▶ **Information provided**
_ _ _ _ _
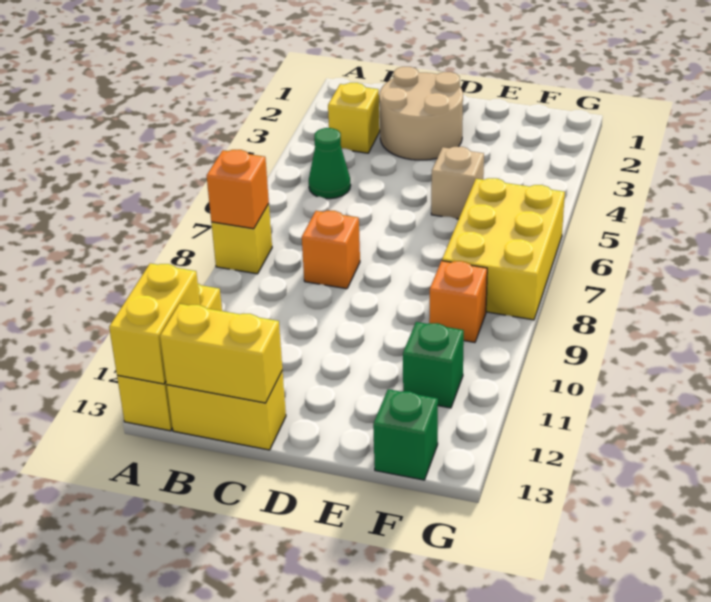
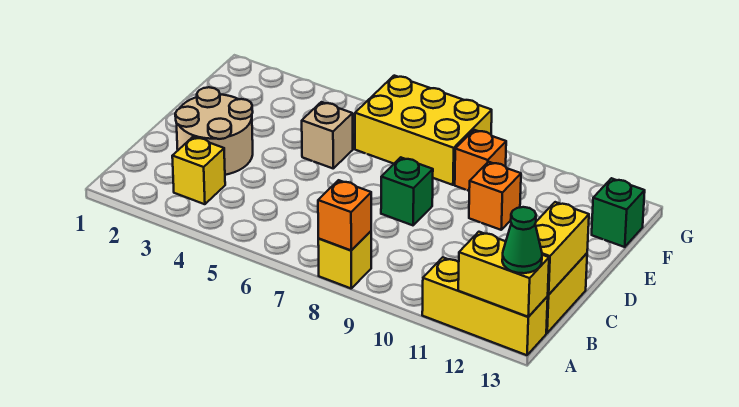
green cone B5 level 1 -> green cone A13 level 3
orange brick C8 level 1 -> orange brick E10 level 1
green brick F11 level 1 -> green brick D8 level 1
_ _ _ _ _
▶ **Your objective**
In the listing, how many lines carry the string "green"? Answer with a number only.

▶ **Result for this exercise**
2